### [Task prompt]
What is wanted is the full listing, word for word, without its pictures.

-.-.-

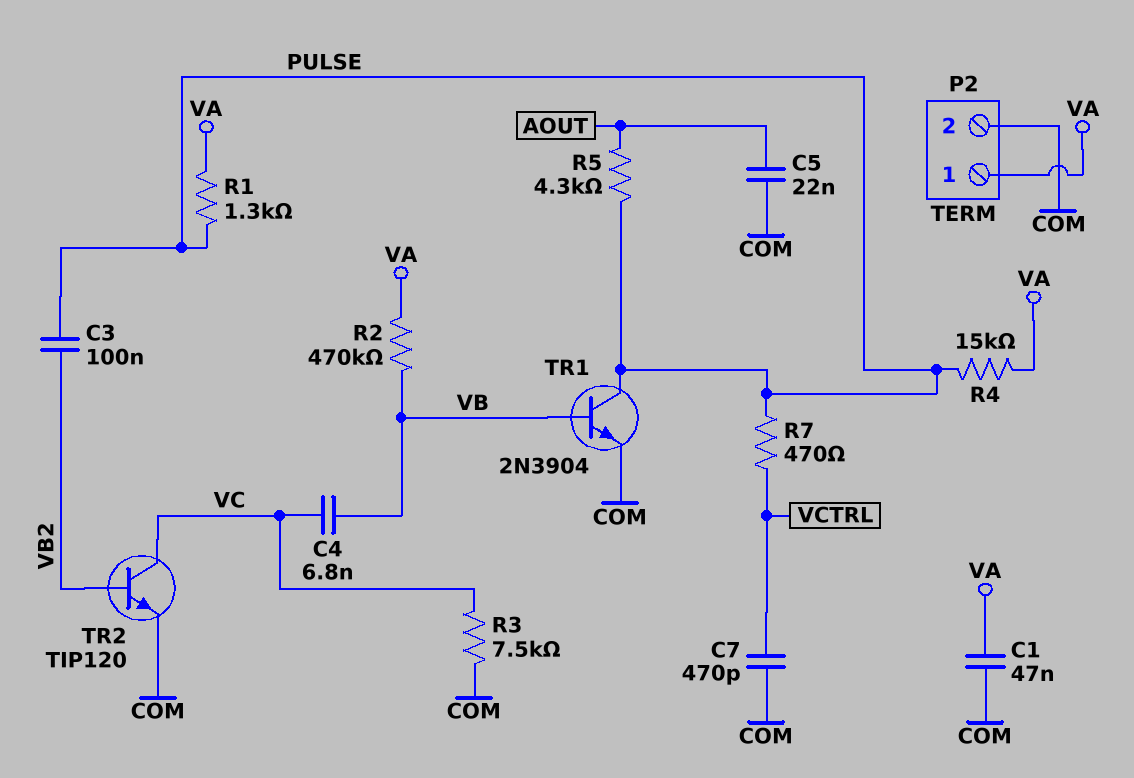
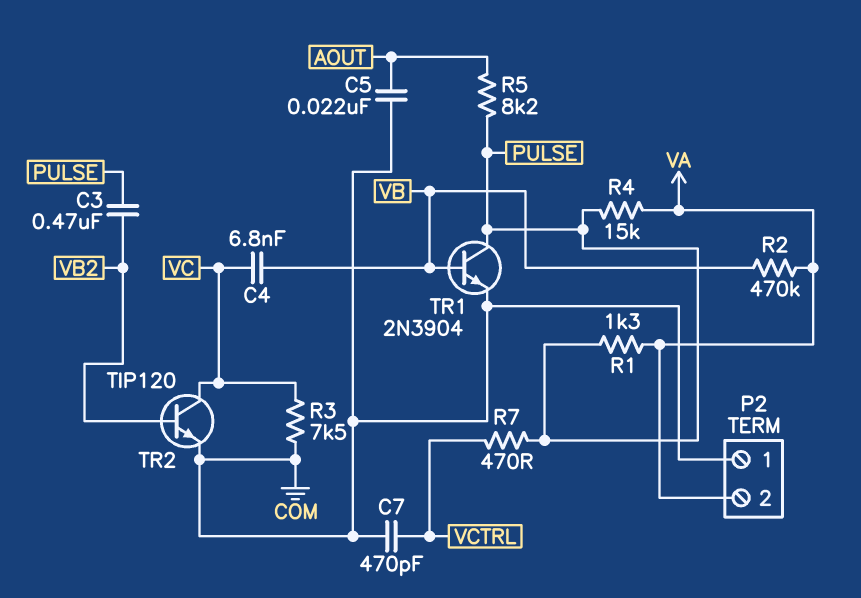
C1: 47nF (COM, VA) -> none
C3: 100nF (PULSE, VB2) -> 470nF (PULSE, VB2)
P2 pin 1: VA -> COM
P2 pin 2: COM -> VA
R5: 4.3k (AOUT, PULSE) -> 8.2k (AOUT, PULSE)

-.-.-

### [Solution to the exercise]
C1: 47nF (COM, VA) -> none
C3: 100nF (PULSE, VB2) -> 470nF (PULSE, VB2)
P2 pin 1: VA -> COM
P2 pin 2: COM -> VA
R5: 4.3k (AOUT, PULSE) -> 8.2k (AOUT, PULSE)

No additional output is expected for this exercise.